** Begin INPUT RECORDS **
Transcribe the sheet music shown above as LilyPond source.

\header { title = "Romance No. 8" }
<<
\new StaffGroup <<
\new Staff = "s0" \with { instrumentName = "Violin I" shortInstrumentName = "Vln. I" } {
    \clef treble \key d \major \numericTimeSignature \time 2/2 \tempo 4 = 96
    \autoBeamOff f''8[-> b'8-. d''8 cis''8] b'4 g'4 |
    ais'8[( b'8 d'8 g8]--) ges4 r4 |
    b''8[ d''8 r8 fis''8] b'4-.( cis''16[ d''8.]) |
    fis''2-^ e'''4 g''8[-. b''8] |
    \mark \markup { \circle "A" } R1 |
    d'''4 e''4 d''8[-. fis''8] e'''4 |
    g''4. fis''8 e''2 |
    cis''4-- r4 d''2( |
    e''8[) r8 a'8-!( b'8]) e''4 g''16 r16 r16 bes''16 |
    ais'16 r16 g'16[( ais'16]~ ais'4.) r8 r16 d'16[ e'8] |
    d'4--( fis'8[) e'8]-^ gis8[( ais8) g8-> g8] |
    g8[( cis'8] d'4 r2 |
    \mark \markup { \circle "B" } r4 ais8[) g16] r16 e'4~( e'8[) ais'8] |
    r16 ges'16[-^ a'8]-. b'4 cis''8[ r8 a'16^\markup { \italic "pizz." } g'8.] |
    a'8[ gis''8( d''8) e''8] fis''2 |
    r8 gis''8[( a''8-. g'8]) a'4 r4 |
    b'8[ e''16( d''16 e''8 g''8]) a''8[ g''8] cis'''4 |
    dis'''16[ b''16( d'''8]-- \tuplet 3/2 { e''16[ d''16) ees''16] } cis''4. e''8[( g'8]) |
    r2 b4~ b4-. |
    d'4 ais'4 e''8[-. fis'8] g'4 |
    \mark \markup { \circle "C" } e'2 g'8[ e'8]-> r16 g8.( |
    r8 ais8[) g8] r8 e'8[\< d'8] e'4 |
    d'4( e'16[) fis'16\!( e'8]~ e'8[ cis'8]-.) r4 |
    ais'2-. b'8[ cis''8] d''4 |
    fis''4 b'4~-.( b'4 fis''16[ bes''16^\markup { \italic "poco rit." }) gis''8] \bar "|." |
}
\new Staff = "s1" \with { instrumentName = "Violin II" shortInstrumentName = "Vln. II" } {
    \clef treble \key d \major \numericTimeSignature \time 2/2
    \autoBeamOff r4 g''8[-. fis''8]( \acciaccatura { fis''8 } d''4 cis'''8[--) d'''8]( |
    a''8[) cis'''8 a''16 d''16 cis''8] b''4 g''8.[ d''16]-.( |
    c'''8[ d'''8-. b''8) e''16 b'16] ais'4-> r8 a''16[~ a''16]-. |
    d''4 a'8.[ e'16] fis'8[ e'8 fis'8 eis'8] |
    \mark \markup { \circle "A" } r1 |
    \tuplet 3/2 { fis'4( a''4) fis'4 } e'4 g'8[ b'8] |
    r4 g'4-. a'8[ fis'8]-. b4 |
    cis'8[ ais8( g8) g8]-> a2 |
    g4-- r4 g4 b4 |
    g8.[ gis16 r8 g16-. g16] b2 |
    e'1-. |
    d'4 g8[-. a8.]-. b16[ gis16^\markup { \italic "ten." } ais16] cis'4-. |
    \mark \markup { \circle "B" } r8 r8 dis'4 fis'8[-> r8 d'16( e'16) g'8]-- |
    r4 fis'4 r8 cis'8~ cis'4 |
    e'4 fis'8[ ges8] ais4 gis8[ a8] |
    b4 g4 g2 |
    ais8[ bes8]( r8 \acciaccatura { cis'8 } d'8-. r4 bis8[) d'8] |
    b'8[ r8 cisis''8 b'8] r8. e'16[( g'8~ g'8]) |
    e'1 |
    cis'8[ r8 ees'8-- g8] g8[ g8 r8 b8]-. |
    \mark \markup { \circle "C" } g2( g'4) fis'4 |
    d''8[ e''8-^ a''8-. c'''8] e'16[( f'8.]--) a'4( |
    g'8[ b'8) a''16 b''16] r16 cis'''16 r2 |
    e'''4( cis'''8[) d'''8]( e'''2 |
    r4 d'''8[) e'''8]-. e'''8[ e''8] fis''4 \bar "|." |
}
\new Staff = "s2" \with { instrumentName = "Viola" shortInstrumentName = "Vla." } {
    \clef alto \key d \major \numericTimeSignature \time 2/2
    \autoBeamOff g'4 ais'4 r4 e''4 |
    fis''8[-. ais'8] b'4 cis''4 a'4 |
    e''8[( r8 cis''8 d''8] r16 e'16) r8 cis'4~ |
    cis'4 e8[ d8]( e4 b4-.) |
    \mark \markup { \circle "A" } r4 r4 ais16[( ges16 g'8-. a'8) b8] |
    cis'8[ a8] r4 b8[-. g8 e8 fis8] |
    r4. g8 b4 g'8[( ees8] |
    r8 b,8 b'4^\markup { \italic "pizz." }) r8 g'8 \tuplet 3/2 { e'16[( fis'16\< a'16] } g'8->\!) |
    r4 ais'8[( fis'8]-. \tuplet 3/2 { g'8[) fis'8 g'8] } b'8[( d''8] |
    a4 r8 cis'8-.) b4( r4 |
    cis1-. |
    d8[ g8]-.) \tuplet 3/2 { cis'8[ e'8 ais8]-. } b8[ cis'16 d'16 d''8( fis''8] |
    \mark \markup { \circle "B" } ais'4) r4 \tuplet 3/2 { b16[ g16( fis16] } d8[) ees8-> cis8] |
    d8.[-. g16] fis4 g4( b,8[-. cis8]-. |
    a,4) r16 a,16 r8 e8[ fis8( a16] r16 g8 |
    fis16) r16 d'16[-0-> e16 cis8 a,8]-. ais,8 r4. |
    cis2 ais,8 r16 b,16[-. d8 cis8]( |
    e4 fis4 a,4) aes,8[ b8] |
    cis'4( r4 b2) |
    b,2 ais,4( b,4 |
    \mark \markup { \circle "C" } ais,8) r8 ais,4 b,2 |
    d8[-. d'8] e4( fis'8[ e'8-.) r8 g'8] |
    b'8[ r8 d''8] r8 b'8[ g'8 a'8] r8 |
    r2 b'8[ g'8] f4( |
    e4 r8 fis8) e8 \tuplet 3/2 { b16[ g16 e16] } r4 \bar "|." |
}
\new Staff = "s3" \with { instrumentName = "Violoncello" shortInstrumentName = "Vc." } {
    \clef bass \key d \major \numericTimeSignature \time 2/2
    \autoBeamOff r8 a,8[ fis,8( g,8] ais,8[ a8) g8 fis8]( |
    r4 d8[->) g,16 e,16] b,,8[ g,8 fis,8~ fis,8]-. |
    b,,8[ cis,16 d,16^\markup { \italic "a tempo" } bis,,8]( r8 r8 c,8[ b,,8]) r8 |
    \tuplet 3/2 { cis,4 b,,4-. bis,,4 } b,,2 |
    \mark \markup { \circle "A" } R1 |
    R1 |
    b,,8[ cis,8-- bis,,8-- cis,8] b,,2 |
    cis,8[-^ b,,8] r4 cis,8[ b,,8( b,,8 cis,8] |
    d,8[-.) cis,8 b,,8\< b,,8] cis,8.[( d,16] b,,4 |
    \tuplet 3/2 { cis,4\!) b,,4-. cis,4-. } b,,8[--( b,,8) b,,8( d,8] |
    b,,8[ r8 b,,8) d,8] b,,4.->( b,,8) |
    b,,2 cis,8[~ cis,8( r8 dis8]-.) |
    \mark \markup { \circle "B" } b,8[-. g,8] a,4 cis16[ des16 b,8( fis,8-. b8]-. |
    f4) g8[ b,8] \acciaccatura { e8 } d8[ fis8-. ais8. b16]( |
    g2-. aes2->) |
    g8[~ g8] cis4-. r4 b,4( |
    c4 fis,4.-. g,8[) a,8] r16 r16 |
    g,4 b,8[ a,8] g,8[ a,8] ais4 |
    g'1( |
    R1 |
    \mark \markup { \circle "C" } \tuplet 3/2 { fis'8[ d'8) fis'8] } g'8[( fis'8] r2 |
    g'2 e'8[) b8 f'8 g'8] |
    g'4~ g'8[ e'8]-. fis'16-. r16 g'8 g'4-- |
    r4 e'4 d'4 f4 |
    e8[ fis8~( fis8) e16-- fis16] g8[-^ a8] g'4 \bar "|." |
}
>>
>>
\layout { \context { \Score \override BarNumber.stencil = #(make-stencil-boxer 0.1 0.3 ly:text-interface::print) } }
** End INPUT RECORDS **
Report, in full, every line of the material above that contains the string "time". Treat uppercase and lowercase as different.

    \clef treble \key d \major \numericTimeSignature \time 2/2 \tempo 4 = 96
    \clef treble \key d \major \numericTimeSignature \time 2/2
    \clef alto \key d \major \numericTimeSignature \time 2/2
    \clef bass \key d \major \numericTimeSignature \time 2/2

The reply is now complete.